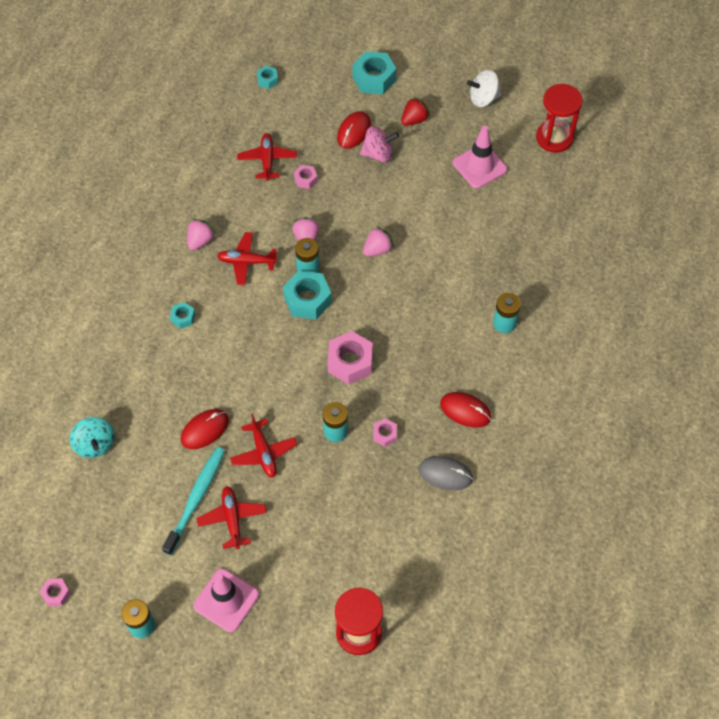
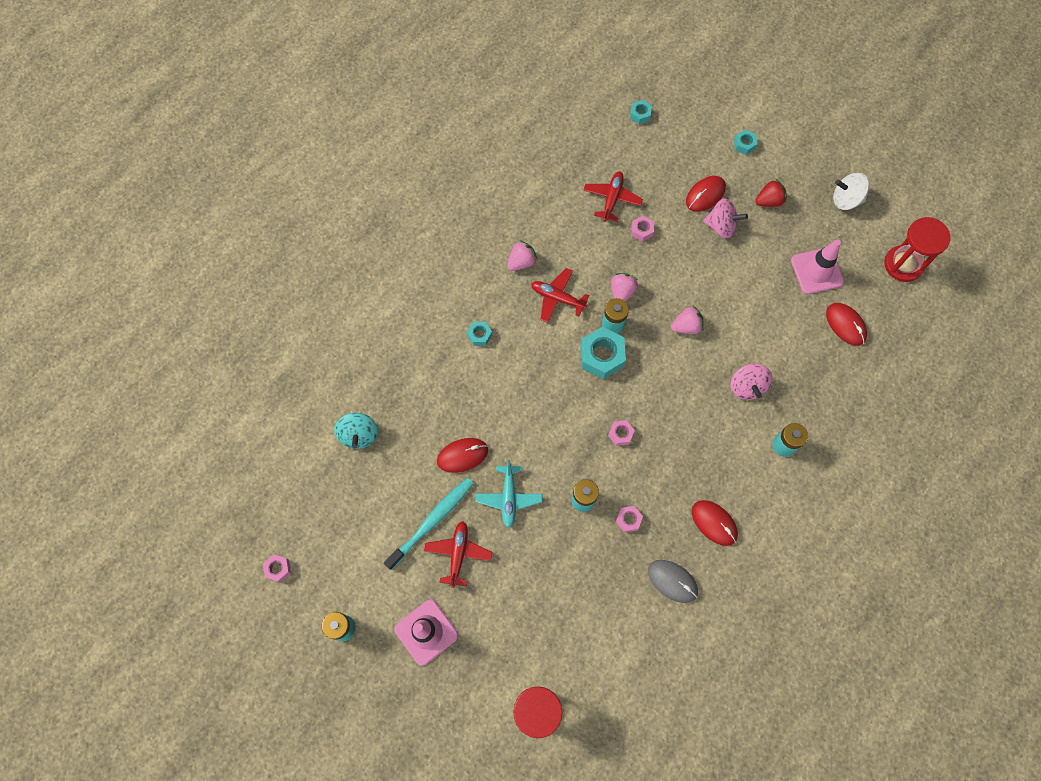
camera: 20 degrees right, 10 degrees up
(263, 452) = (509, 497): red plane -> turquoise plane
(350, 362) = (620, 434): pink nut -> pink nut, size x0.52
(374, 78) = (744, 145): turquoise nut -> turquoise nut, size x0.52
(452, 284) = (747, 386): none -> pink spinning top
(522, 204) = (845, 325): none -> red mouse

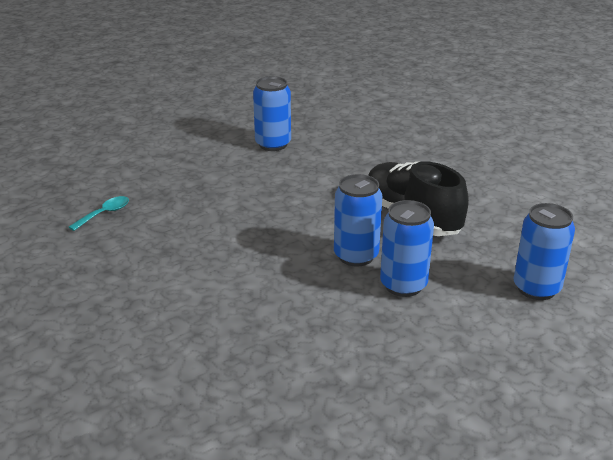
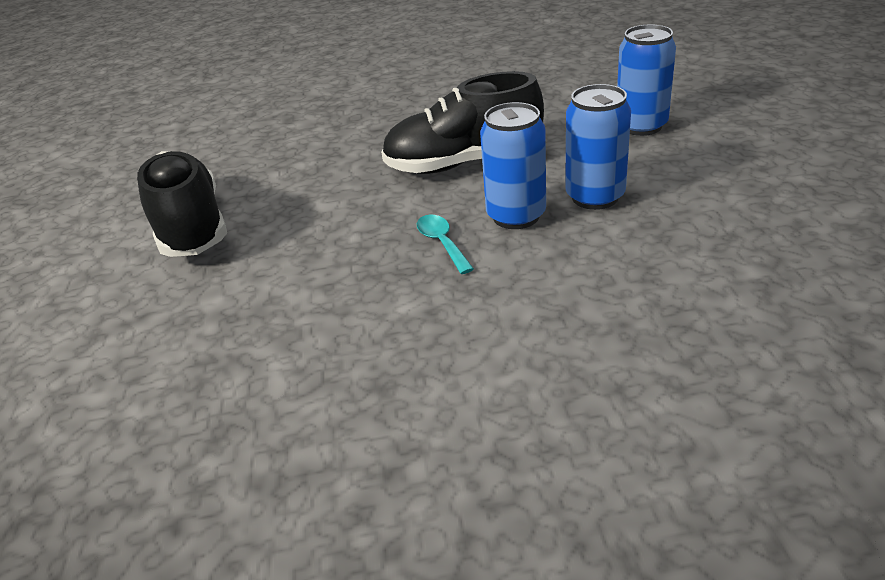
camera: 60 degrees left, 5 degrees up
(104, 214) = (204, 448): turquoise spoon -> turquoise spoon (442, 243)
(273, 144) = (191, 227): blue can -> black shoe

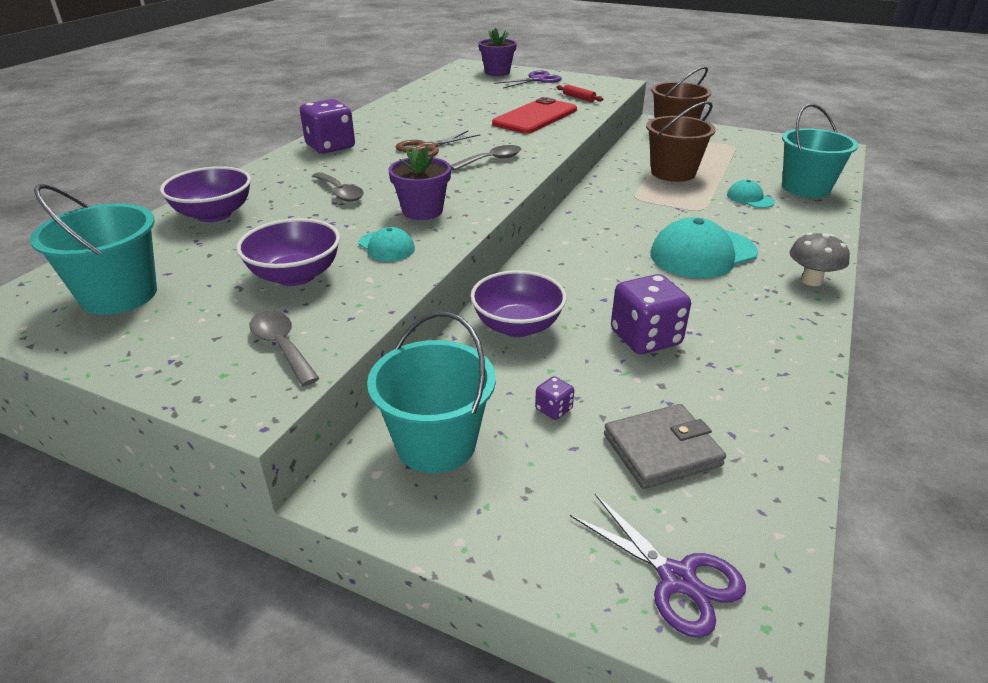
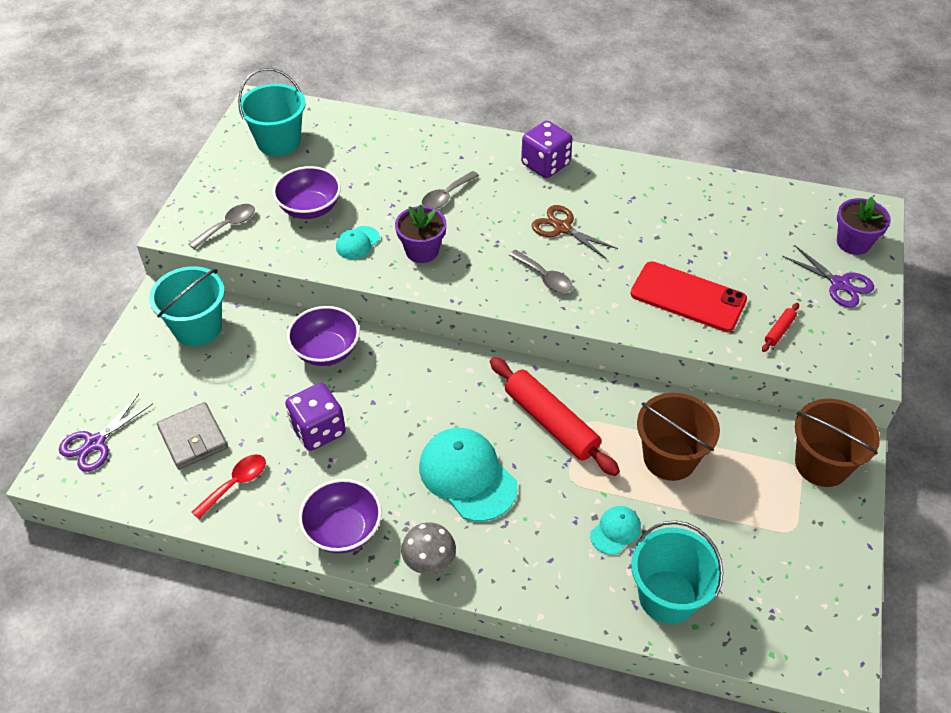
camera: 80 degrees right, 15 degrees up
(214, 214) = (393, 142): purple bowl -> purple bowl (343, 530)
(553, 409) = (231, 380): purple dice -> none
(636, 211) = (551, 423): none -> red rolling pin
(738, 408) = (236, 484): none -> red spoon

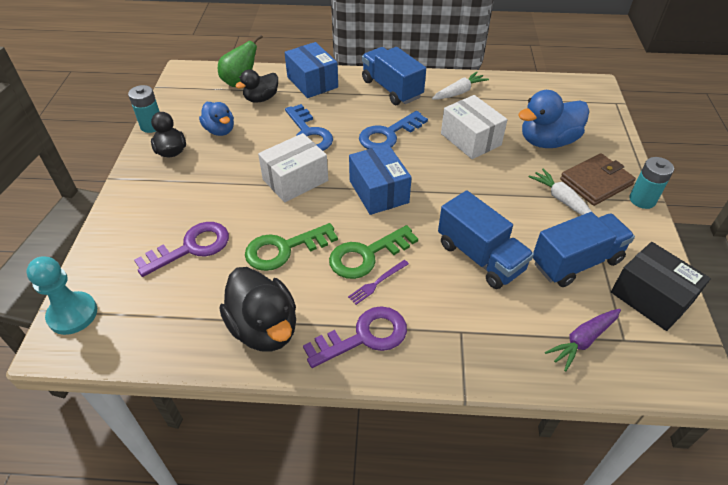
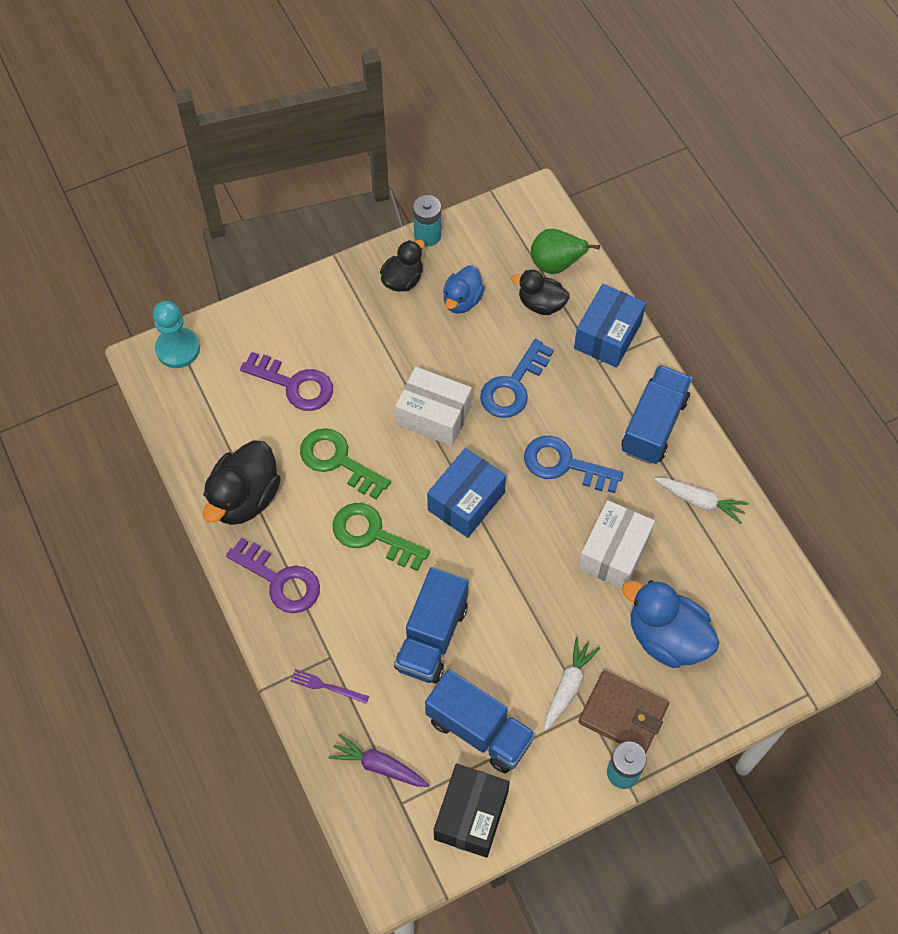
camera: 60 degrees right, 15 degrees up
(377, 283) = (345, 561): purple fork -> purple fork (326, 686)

» What you are asked to do
Every line from the one containing "(273, 144) = (191, 227): blue" through the last line of the data, both included, is to be repeated exactly; the pictures are to be left out.

» Expected answer
(273, 144) = (191, 227): blue can -> black shoe

camera: 80 degrees right, 15 degrees up
(214, 214) = (393, 142): purple bowl -> purple bowl (343, 530)
(553, 409) = (231, 380): purple dice -> none
(636, 211) = (551, 423): none -> red rolling pin
(738, 408) = (236, 484): none -> red spoon

camera: 60 degrees right, 15 degrees up
(377, 283) = (345, 561): purple fork -> purple fork (326, 686)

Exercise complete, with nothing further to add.